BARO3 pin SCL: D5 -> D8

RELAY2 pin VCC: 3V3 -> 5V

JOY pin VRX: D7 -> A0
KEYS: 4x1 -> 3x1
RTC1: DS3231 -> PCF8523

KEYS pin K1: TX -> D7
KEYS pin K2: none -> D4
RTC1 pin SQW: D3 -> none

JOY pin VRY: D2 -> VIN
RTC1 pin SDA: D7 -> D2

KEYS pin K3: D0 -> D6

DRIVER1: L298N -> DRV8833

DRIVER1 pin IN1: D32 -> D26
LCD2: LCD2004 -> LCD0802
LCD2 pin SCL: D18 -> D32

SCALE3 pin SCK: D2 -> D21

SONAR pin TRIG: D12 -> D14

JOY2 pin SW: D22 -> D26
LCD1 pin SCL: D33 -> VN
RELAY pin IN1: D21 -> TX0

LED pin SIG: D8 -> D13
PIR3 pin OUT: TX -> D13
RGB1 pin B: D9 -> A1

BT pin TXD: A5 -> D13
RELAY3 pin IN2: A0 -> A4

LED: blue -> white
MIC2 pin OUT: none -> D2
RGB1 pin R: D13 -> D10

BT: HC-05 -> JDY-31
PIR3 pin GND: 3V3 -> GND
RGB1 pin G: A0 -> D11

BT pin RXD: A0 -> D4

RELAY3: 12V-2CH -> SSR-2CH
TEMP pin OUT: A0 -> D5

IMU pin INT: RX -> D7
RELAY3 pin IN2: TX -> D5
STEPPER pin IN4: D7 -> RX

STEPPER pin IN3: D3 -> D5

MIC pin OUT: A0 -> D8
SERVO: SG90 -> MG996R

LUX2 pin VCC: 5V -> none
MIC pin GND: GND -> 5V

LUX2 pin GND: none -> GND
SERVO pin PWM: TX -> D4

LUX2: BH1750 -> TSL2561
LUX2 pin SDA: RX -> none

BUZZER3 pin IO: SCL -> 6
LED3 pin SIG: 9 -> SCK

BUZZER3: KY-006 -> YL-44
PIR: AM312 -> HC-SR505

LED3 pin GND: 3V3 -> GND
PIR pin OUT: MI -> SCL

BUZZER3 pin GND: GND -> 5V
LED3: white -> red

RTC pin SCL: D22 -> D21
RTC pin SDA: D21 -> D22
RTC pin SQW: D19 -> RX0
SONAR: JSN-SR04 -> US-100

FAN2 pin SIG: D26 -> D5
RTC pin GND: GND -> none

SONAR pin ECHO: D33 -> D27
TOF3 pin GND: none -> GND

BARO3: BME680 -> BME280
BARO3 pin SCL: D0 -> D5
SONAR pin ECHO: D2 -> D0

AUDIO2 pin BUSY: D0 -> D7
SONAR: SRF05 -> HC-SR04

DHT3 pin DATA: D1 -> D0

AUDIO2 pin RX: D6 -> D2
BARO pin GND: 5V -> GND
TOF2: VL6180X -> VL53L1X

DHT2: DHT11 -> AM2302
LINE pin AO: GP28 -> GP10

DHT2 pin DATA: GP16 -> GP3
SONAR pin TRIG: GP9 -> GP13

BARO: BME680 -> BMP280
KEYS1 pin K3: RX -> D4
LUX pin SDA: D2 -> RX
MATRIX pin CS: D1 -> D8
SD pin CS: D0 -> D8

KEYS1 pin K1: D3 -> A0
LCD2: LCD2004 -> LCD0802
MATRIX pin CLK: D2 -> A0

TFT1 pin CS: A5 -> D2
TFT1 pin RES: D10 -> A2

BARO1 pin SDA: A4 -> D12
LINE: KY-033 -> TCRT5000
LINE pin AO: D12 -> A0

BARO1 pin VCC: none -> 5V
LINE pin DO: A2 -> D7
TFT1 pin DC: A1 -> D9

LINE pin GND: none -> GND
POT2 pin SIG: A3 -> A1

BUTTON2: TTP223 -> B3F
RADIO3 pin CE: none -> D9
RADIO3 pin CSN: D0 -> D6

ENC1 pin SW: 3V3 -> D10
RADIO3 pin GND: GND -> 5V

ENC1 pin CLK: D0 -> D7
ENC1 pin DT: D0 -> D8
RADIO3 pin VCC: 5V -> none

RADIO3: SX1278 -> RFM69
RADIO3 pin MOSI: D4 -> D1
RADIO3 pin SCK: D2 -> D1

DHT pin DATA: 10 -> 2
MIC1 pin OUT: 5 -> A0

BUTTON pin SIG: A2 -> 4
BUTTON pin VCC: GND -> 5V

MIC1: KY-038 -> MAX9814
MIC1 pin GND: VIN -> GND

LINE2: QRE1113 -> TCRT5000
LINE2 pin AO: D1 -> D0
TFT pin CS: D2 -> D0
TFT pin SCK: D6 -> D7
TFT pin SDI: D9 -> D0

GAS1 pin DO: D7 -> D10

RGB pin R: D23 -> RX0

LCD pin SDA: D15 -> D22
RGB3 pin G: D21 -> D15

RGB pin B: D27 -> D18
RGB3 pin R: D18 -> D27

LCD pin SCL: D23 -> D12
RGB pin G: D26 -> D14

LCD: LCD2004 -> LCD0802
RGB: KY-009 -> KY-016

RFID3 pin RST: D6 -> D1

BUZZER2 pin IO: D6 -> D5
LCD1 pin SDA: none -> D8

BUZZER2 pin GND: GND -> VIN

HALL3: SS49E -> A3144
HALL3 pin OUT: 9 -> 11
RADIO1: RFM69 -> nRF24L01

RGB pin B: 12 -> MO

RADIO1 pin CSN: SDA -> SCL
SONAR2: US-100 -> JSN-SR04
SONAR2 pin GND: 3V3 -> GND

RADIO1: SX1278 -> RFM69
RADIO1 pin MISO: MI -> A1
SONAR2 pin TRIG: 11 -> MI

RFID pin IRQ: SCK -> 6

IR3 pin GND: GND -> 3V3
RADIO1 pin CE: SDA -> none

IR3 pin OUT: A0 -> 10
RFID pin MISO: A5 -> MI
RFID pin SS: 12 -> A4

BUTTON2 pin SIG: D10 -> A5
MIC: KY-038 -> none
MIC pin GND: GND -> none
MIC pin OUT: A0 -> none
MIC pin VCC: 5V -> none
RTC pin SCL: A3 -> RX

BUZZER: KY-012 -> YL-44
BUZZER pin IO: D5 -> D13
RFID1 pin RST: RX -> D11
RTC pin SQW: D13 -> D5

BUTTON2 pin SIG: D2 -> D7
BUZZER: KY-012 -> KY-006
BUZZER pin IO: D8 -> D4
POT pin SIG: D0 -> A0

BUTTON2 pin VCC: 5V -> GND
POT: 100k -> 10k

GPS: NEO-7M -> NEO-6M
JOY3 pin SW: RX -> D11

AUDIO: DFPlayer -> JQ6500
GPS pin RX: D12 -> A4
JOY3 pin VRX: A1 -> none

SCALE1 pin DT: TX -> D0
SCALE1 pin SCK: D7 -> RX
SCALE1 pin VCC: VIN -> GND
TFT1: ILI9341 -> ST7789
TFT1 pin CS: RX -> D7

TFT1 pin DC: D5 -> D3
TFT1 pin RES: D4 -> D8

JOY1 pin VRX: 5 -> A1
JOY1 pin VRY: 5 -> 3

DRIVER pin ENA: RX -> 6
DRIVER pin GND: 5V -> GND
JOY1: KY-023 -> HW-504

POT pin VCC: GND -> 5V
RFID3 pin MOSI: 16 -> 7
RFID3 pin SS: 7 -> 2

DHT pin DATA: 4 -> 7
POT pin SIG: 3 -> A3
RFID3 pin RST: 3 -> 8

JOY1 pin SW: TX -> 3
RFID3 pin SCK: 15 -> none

◆ ◆ ◆

What you give back must match the records word for word.

__Expected answer__
BARO3 pin SCL: D5 -> D8

RELAY2 pin VCC: 3V3 -> 5V

JOY pin VRX: D7 -> A0
KEYS: 4x1 -> 3x1
RTC1: DS3231 -> PCF8523

KEYS pin K1: TX -> D7
KEYS pin K2: none -> D4
RTC1 pin SQW: D3 -> none

JOY pin VRY: D2 -> VIN
RTC1 pin SDA: D7 -> D2

KEYS pin K3: D0 -> D6

DRIVER1: L298N -> DRV8833

DRIVER1 pin IN1: D32 -> D26
LCD2: LCD2004 -> LCD0802
LCD2 pin SCL: D18 -> D32

SCALE3 pin SCK: D2 -> D21

SONAR pin TRIG: D12 -> D14

JOY2 pin SW: D22 -> D26
LCD1 pin SCL: D33 -> VN
RELAY pin IN1: D21 -> TX0

LED pin SIG: D8 -> D13
PIR3 pin OUT: TX -> D13
RGB1 pin B: D9 -> A1

BT pin TXD: A5 -> D13
RELAY3 pin IN2: A0 -> A4

LED: blue -> white
MIC2 pin OUT: none -> D2
RGB1 pin R: D13 -> D10

BT: HC-05 -> JDY-31
PIR3 pin GND: 3V3 -> GND
RGB1 pin G: A0 -> D11

BT pin RXD: A0 -> D4

RELAY3: 12V-2CH -> SSR-2CH
TEMP pin OUT: A0 -> D5

IMU pin INT: RX -> D7
RELAY3 pin IN2: TX -> D5
STEPPER pin IN4: D7 -> RX

STEPPER pin IN3: D3 -> D5

MIC pin OUT: A0 -> D8
SERVO: SG90 -> MG996R

LUX2 pin VCC: 5V -> none
MIC pin GND: GND -> 5V

LUX2 pin GND: none -> GND
SERVO pin PWM: TX -> D4

LUX2: BH1750 -> TSL2561
LUX2 pin SDA: RX -> none

BUZZER3 pin IO: SCL -> 6
LED3 pin SIG: 9 -> SCK

BUZZER3: KY-006 -> YL-44
PIR: AM312 -> HC-SR505

LED3 pin GND: 3V3 -> GND
PIR pin OUT: MI -> SCL

BUZZER3 pin GND: GND -> 5V
LED3: white -> red

RTC pin SCL: D22 -> D21
RTC pin SDA: D21 -> D22
RTC pin SQW: D19 -> RX0
SONAR: JSN-SR04 -> US-100

FAN2 pin SIG: D26 -> D5
RTC pin GND: GND -> none

SONAR pin ECHO: D33 -> D27
TOF3 pin GND: none -> GND

BARO3: BME680 -> BME280
BARO3 pin SCL: D0 -> D5
SONAR pin ECHO: D2 -> D0

AUDIO2 pin BUSY: D0 -> D7
SONAR: SRF05 -> HC-SR04

DHT3 pin DATA: D1 -> D0

AUDIO2 pin RX: D6 -> D2
BARO pin GND: 5V -> GND
TOF2: VL6180X -> VL53L1X

DHT2: DHT11 -> AM2302
LINE pin AO: GP28 -> GP10

DHT2 pin DATA: GP16 -> GP3
SONAR pin TRIG: GP9 -> GP13

BARO: BME680 -> BMP280
KEYS1 pin K3: RX -> D4
LUX pin SDA: D2 -> RX
MATRIX pin CS: D1 -> D8
SD pin CS: D0 -> D8

KEYS1 pin K1: D3 -> A0
LCD2: LCD2004 -> LCD0802
MATRIX pin CLK: D2 -> A0

TFT1 pin CS: A5 -> D2
TFT1 pin RES: D10 -> A2

BARO1 pin SDA: A4 -> D12
LINE: KY-033 -> TCRT5000
LINE pin AO: D12 -> A0

BARO1 pin VCC: none -> 5V
LINE pin DO: A2 -> D7
TFT1 pin DC: A1 -> D9

LINE pin GND: none -> GND
POT2 pin SIG: A3 -> A1

BUTTON2: TTP223 -> B3F
RADIO3 pin CE: none -> D9
RADIO3 pin CSN: D0 -> D6

ENC1 pin SW: 3V3 -> D10
RADIO3 pin GND: GND -> 5V

ENC1 pin CLK: D0 -> D7
ENC1 pin DT: D0 -> D8
RADIO3 pin VCC: 5V -> none

RADIO3: SX1278 -> RFM69
RADIO3 pin MOSI: D4 -> D1
RADIO3 pin SCK: D2 -> D1

DHT pin DATA: 10 -> 2
MIC1 pin OUT: 5 -> A0

BUTTON pin SIG: A2 -> 4
BUTTON pin VCC: GND -> 5V

MIC1: KY-038 -> MAX9814
MIC1 pin GND: VIN -> GND

LINE2: QRE1113 -> TCRT5000
LINE2 pin AO: D1 -> D0
TFT pin CS: D2 -> D0
TFT pin SCK: D6 -> D7
TFT pin SDI: D9 -> D0

GAS1 pin DO: D7 -> D10

RGB pin R: D23 -> RX0

LCD pin SDA: D15 -> D22
RGB3 pin G: D21 -> D15

RGB pin B: D27 -> D18
RGB3 pin R: D18 -> D27

LCD pin SCL: D23 -> D12
RGB pin G: D26 -> D14

LCD: LCD2004 -> LCD0802
RGB: KY-009 -> KY-016

RFID3 pin RST: D6 -> D1

BUZZER2 pin IO: D6 -> D5
LCD1 pin SDA: none -> D8

BUZZER2 pin GND: GND -> VIN

HALL3: SS49E -> A3144
HALL3 pin OUT: 9 -> 11
RADIO1: RFM69 -> nRF24L01

RGB pin B: 12 -> MO

RADIO1 pin CSN: SDA -> SCL
SONAR2: US-100 -> JSN-SR04
SONAR2 pin GND: 3V3 -> GND

RADIO1: SX1278 -> RFM69
RADIO1 pin MISO: MI -> A1
SONAR2 pin TRIG: 11 -> MI

RFID pin IRQ: SCK -> 6

IR3 pin GND: GND -> 3V3
RADIO1 pin CE: SDA -> none

IR3 pin OUT: A0 -> 10
RFID pin MISO: A5 -> MI
RFID pin SS: 12 -> A4

BUTTON2 pin SIG: D10 -> A5
MIC: KY-038 -> none
MIC pin GND: GND -> none
MIC pin OUT: A0 -> none
MIC pin VCC: 5V -> none
RTC pin SCL: A3 -> RX

BUZZER: KY-012 -> YL-44
BUZZER pin IO: D5 -> D13
RFID1 pin RST: RX -> D11
RTC pin SQW: D13 -> D5

BUTTON2 pin SIG: D2 -> D7
BUZZER: KY-012 -> KY-006
BUZZER pin IO: D8 -> D4
POT pin SIG: D0 -> A0

BUTTON2 pin VCC: 5V -> GND
POT: 100k -> 10k

GPS: NEO-7M -> NEO-6M
JOY3 pin SW: RX -> D11

AUDIO: DFPlayer -> JQ6500
GPS pin RX: D12 -> A4
JOY3 pin VRX: A1 -> none

SCALE1 pin DT: TX -> D0
SCALE1 pin SCK: D7 -> RX
SCALE1 pin VCC: VIN -> GND
TFT1: ILI9341 -> ST7789
TFT1 pin CS: RX -> D7

TFT1 pin DC: D5 -> D3
TFT1 pin RES: D4 -> D8

JOY1 pin VRX: 5 -> A1
JOY1 pin VRY: 5 -> 3

DRIVER pin ENA: RX -> 6
DRIVER pin GND: 5V -> GND
JOY1: KY-023 -> HW-504

POT pin VCC: GND -> 5V
RFID3 pin MOSI: 16 -> 7
RFID3 pin SS: 7 -> 2

DHT pin DATA: 4 -> 7
POT pin SIG: 3 -> A3
RFID3 pin RST: 3 -> 8

JOY1 pin SW: TX -> 3
RFID3 pin SCK: 15 -> none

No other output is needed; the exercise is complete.